### Work required:
Please output the records below in full, exactly as given, but without the images.

++++++++++

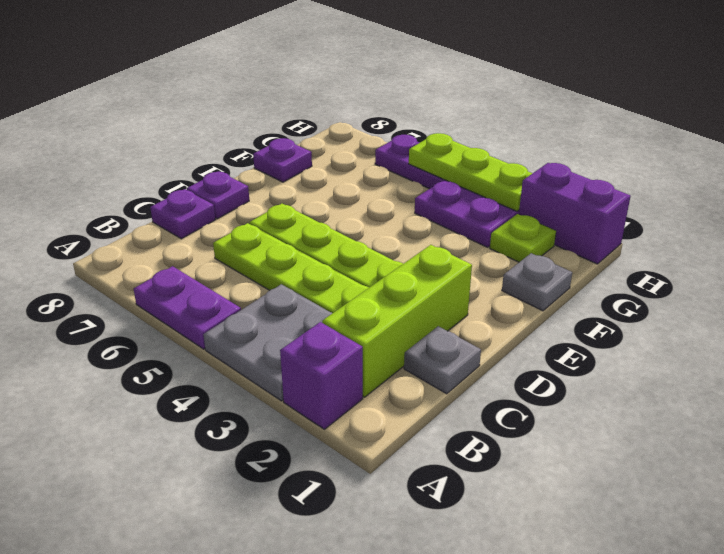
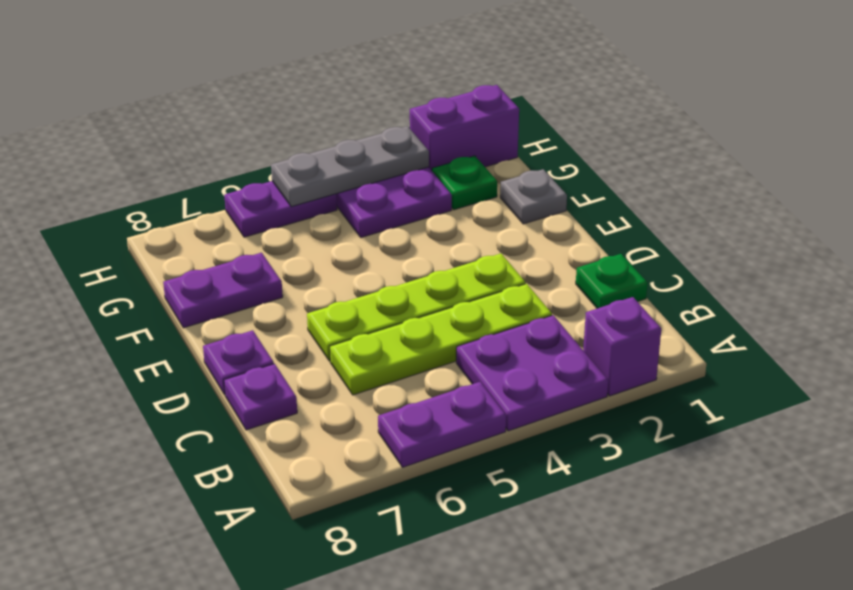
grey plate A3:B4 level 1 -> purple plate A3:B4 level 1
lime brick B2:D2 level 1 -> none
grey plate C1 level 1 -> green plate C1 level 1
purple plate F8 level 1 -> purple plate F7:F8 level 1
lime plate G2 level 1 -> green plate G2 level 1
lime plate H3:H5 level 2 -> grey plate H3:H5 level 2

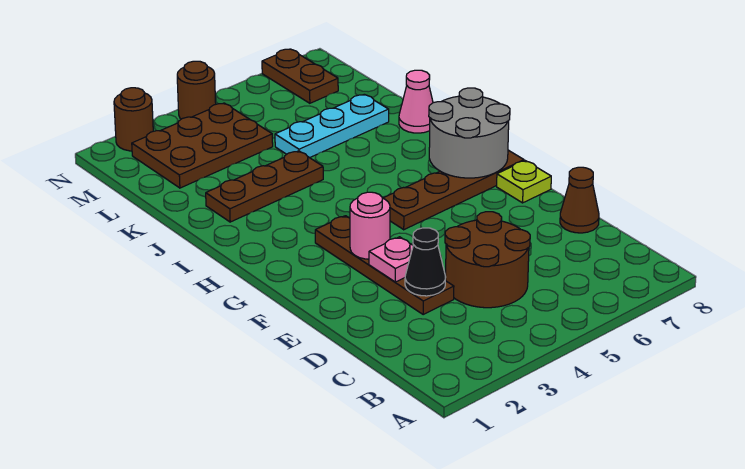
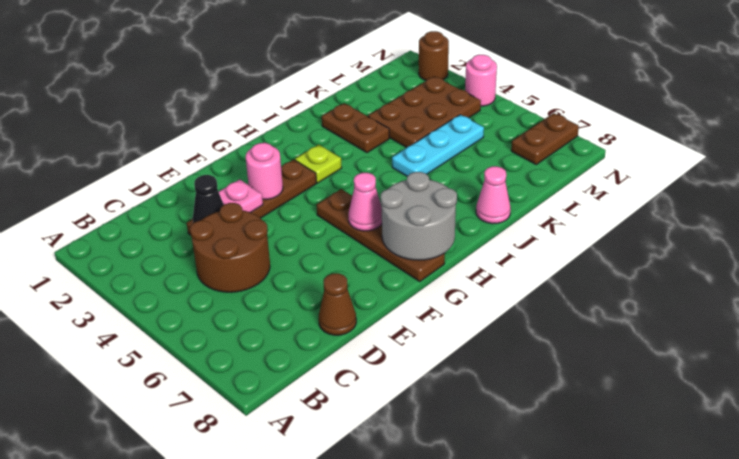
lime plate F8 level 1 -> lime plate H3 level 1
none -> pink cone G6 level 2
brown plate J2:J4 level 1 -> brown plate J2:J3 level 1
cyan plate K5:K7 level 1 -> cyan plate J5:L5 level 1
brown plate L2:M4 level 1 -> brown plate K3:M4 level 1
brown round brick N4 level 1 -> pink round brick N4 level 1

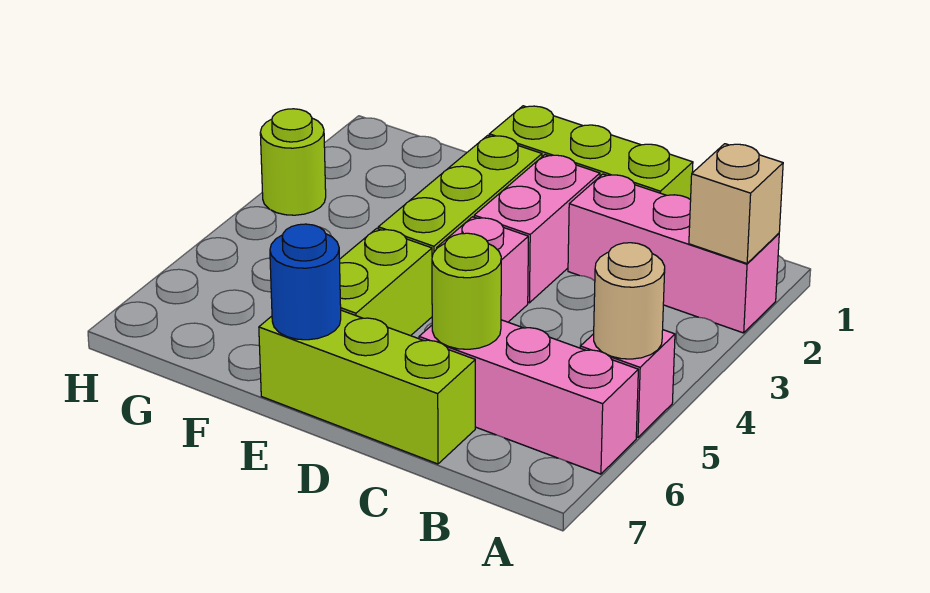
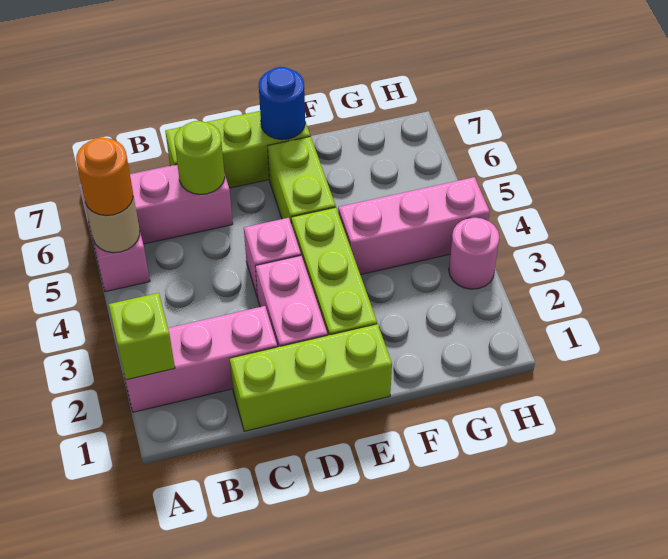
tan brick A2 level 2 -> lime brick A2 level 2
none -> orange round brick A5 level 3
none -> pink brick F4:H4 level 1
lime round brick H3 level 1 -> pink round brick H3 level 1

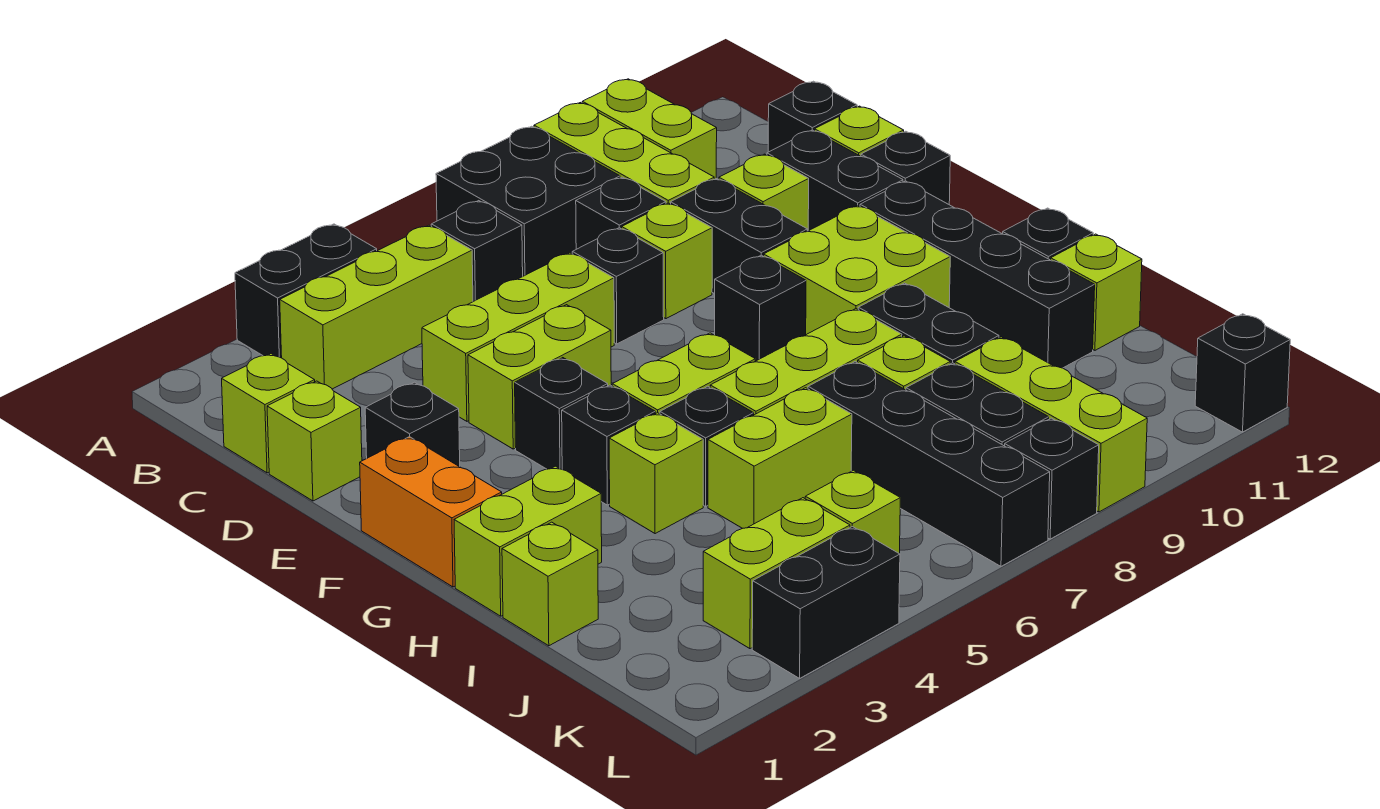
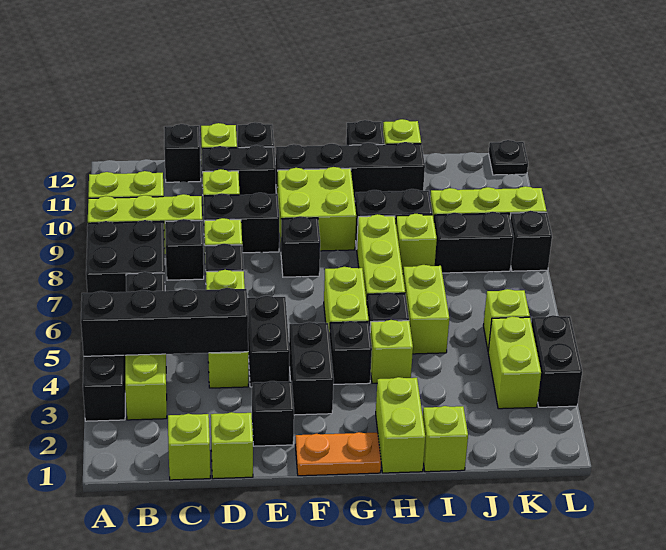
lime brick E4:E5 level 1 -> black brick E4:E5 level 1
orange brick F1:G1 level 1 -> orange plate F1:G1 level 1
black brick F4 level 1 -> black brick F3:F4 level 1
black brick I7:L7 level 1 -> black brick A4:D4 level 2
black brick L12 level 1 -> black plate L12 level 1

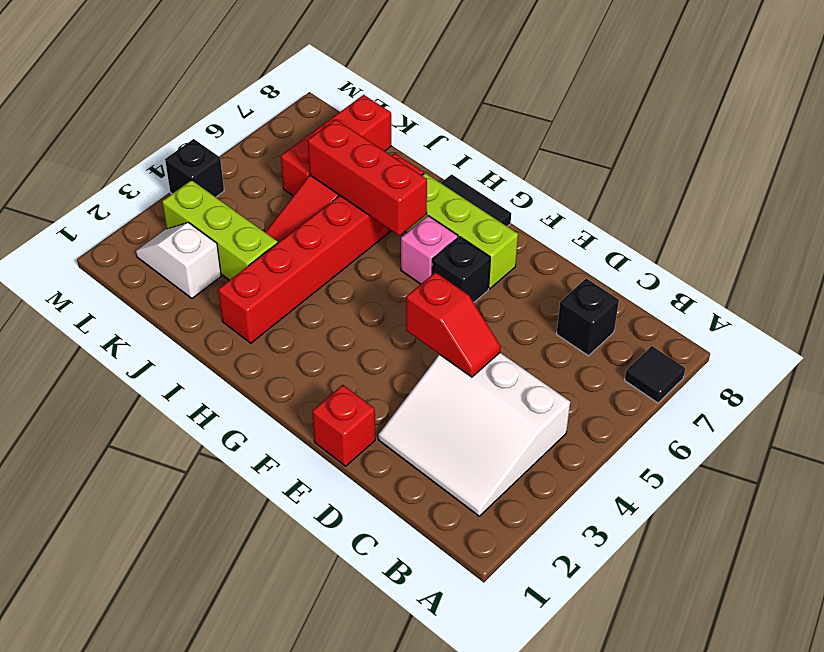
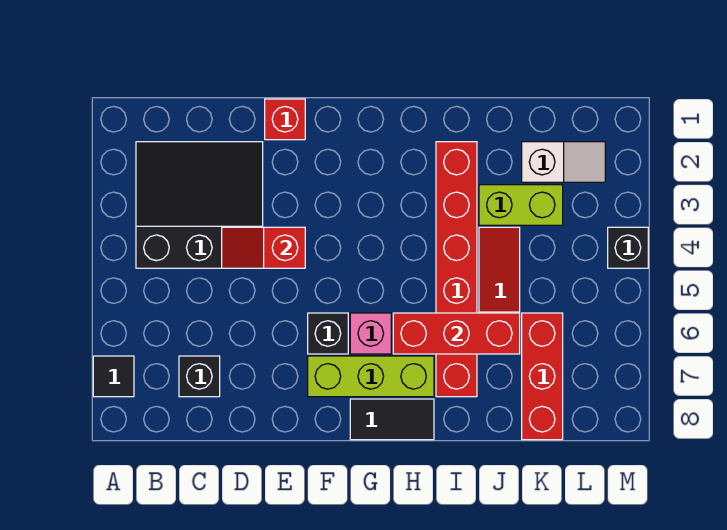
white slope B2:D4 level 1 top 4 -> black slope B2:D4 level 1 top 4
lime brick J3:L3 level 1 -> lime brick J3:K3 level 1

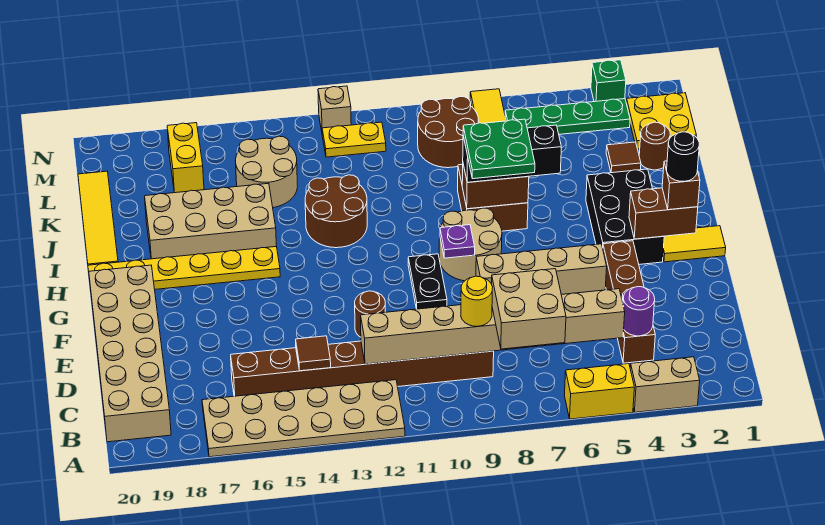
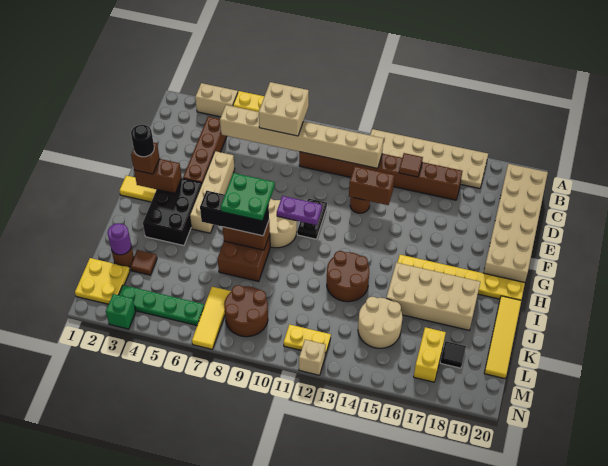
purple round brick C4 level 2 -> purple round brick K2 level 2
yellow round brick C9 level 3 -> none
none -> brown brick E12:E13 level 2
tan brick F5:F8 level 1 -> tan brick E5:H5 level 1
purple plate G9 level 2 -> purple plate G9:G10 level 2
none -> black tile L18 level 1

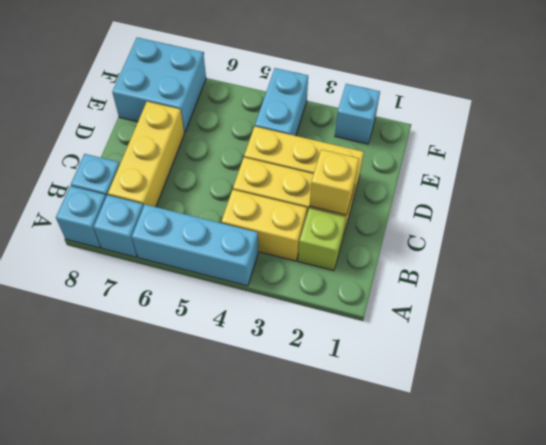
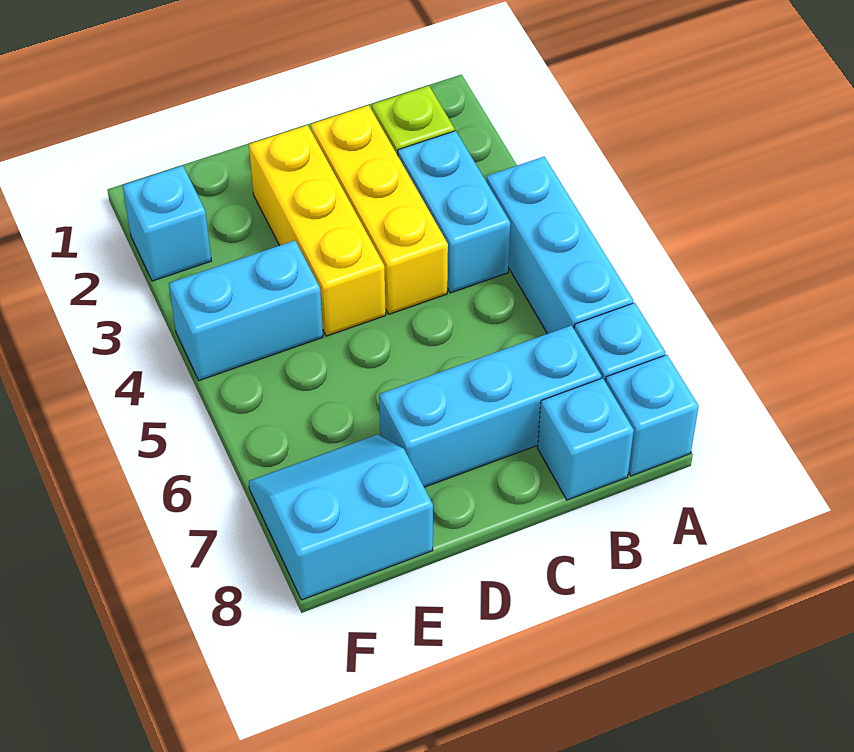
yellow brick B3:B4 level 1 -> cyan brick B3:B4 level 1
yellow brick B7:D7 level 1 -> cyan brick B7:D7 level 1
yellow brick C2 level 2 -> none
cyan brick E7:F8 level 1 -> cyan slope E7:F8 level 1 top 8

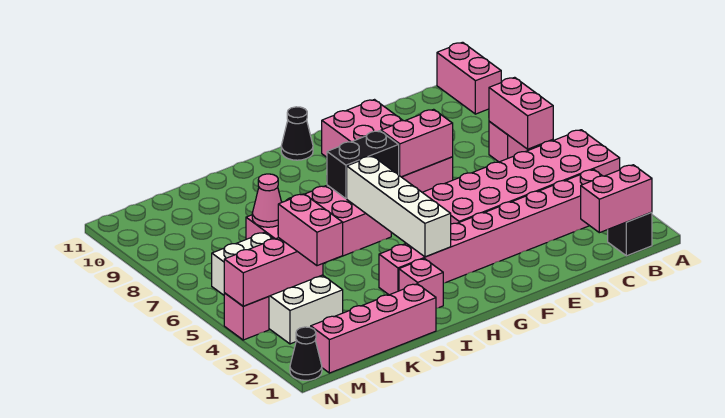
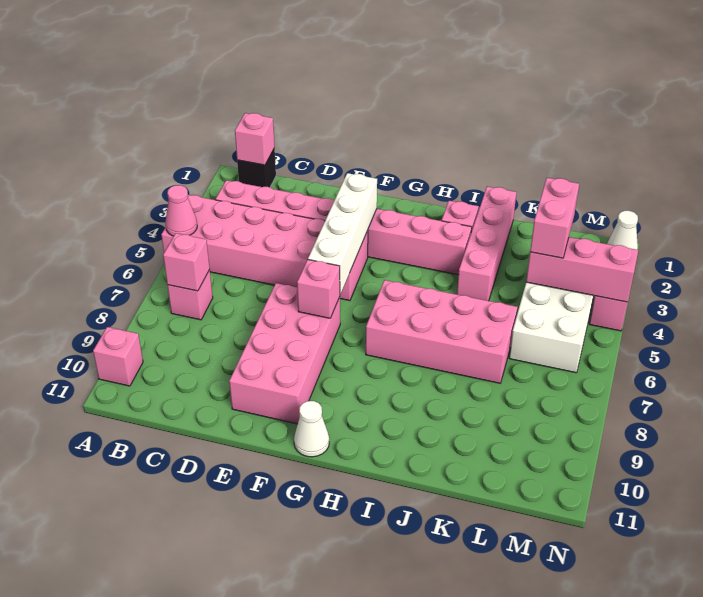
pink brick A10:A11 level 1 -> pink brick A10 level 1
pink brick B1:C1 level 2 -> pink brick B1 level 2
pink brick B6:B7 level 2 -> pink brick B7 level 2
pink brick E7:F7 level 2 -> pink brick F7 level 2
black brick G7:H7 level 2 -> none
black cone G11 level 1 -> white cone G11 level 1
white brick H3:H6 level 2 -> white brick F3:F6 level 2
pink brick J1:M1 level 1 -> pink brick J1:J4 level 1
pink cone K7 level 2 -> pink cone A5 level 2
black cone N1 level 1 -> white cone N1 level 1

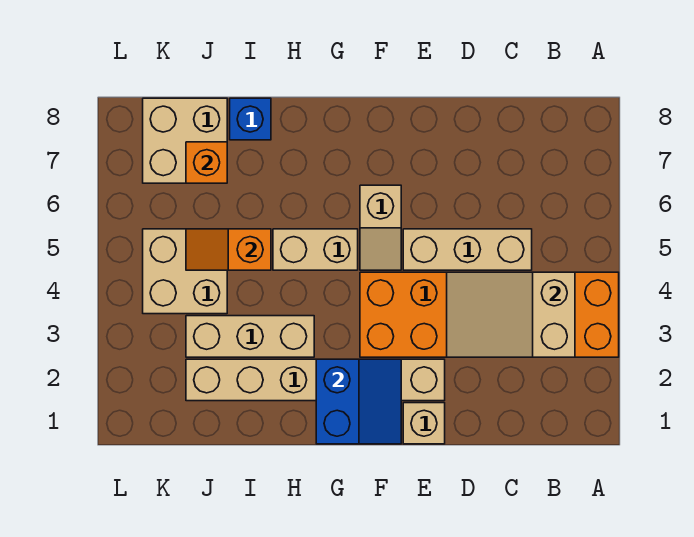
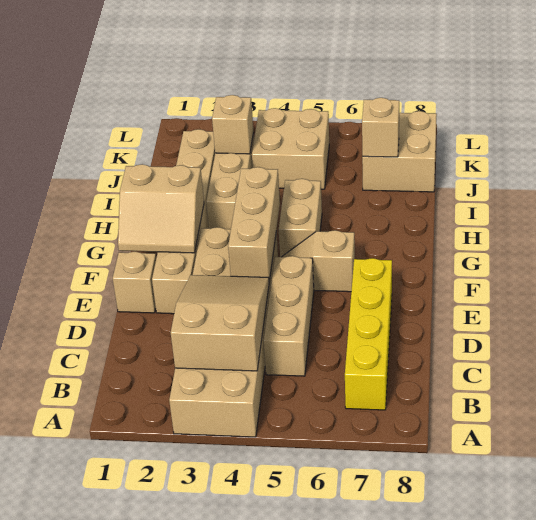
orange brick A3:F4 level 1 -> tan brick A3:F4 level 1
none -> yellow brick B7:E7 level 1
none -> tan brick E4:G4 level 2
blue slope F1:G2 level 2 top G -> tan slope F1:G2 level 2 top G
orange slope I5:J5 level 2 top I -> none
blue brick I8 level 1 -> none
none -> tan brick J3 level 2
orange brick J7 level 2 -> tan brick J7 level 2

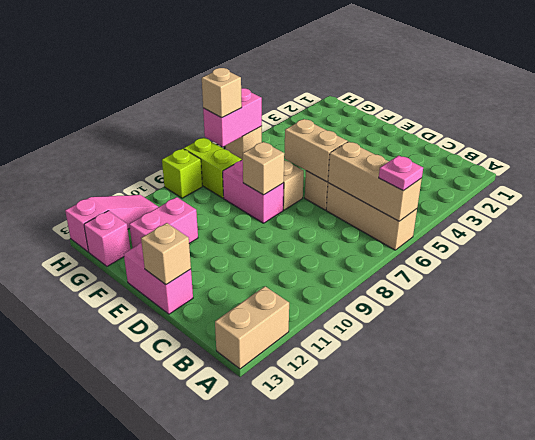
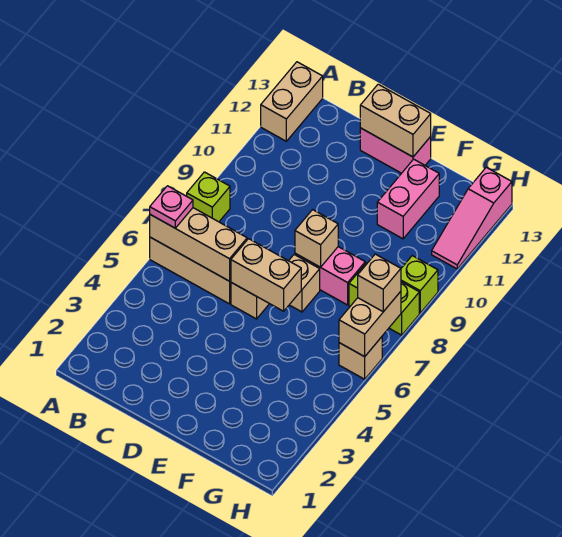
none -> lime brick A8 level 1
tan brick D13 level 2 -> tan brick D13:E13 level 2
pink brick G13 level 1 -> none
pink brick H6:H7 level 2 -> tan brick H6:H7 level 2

++++++++++

### Answer to this problem:
grey plate A3:B4 level 1 -> purple plate A3:B4 level 1
lime brick B2:D2 level 1 -> none
grey plate C1 level 1 -> green plate C1 level 1
purple plate F8 level 1 -> purple plate F7:F8 level 1
lime plate G2 level 1 -> green plate G2 level 1
lime plate H3:H5 level 2 -> grey plate H3:H5 level 2

lime plate F8 level 1 -> lime plate H3 level 1
none -> pink cone G6 level 2
brown plate J2:J4 level 1 -> brown plate J2:J3 level 1
cyan plate K5:K7 level 1 -> cyan plate J5:L5 level 1
brown plate L2:M4 level 1 -> brown plate K3:M4 level 1
brown round brick N4 level 1 -> pink round brick N4 level 1

tan brick A2 level 2 -> lime brick A2 level 2
none -> orange round brick A5 level 3
none -> pink brick F4:H4 level 1
lime round brick H3 level 1 -> pink round brick H3 level 1

lime brick E4:E5 level 1 -> black brick E4:E5 level 1
orange brick F1:G1 level 1 -> orange plate F1:G1 level 1
black brick F4 level 1 -> black brick F3:F4 level 1
black brick I7:L7 level 1 -> black brick A4:D4 level 2
black brick L12 level 1 -> black plate L12 level 1

white slope B2:D4 level 1 top 4 -> black slope B2:D4 level 1 top 4
lime brick J3:L3 level 1 -> lime brick J3:K3 level 1

purple round brick C4 level 2 -> purple round brick K2 level 2
yellow round brick C9 level 3 -> none
none -> brown brick E12:E13 level 2
tan brick F5:F8 level 1 -> tan brick E5:H5 level 1
purple plate G9 level 2 -> purple plate G9:G10 level 2
none -> black tile L18 level 1

yellow brick B3:B4 level 1 -> cyan brick B3:B4 level 1
yellow brick B7:D7 level 1 -> cyan brick B7:D7 level 1
yellow brick C2 level 2 -> none
cyan brick E7:F8 level 1 -> cyan slope E7:F8 level 1 top 8

pink brick A10:A11 level 1 -> pink brick A10 level 1
pink brick B1:C1 level 2 -> pink brick B1 level 2
pink brick B6:B7 level 2 -> pink brick B7 level 2
pink brick E7:F7 level 2 -> pink brick F7 level 2
black brick G7:H7 level 2 -> none
black cone G11 level 1 -> white cone G11 level 1
white brick H3:H6 level 2 -> white brick F3:F6 level 2
pink brick J1:M1 level 1 -> pink brick J1:J4 level 1
pink cone K7 level 2 -> pink cone A5 level 2
black cone N1 level 1 -> white cone N1 level 1

orange brick A3:F4 level 1 -> tan brick A3:F4 level 1
none -> yellow brick B7:E7 level 1
none -> tan brick E4:G4 level 2
blue slope F1:G2 level 2 top G -> tan slope F1:G2 level 2 top G
orange slope I5:J5 level 2 top I -> none
blue brick I8 level 1 -> none
none -> tan brick J3 level 2
orange brick J7 level 2 -> tan brick J7 level 2

none -> lime brick A8 level 1
tan brick D13 level 2 -> tan brick D13:E13 level 2
pink brick G13 level 1 -> none
pink brick H6:H7 level 2 -> tan brick H6:H7 level 2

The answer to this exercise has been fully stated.